Segment Open
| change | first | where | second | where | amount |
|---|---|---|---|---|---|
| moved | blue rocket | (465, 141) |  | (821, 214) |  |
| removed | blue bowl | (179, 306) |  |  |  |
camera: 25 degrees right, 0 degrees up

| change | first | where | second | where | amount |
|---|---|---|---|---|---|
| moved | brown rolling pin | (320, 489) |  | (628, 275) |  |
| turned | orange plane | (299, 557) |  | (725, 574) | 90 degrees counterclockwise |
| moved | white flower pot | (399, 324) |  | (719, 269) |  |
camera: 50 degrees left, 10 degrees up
Segment Closed
Segment Open
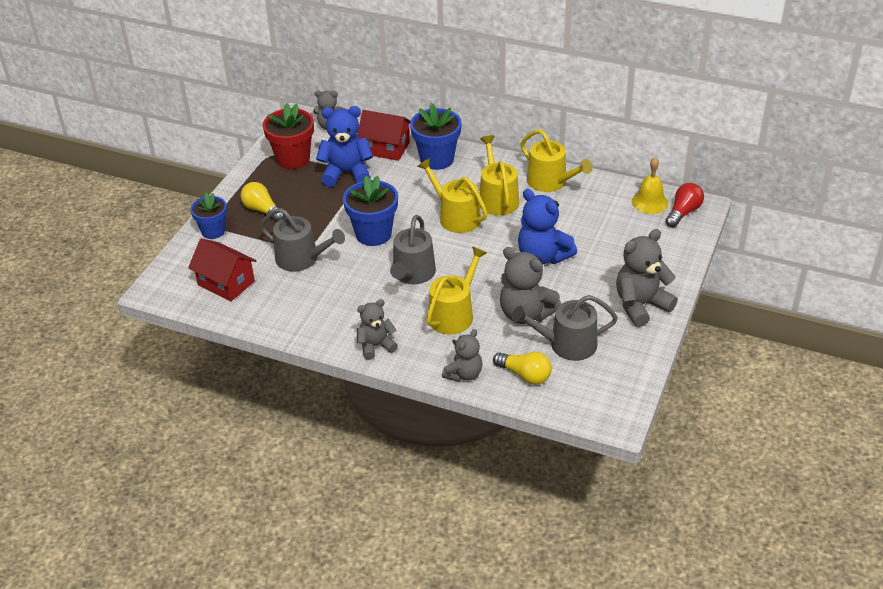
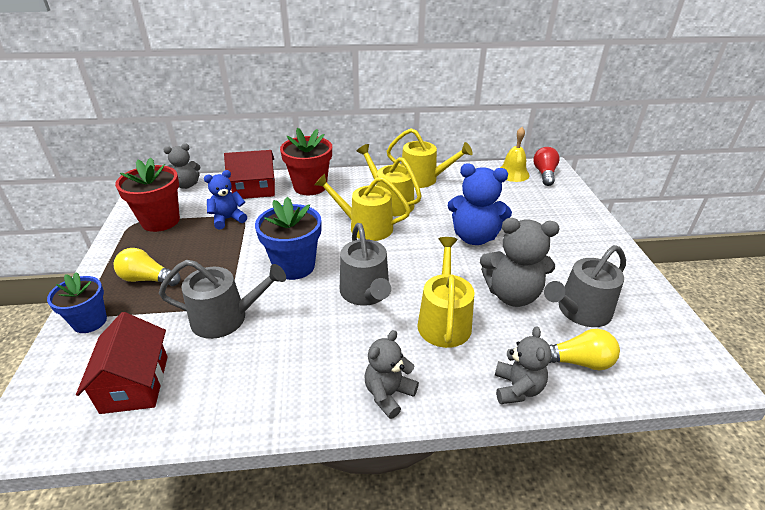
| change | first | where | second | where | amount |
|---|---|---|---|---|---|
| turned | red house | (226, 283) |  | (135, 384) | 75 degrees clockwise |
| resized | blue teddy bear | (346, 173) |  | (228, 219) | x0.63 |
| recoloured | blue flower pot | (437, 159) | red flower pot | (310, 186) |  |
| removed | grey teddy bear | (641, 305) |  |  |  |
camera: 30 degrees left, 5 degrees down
Segment Closed
All lines above from the one containing "blue rocket |" to the one containing "removed | blue" must be repeated exactly, both lines included, and no others.

| moved | blue rocket | (465, 141) |  | (821, 214) |  |
| removed | blue bowl | (179, 306) |  |  |  |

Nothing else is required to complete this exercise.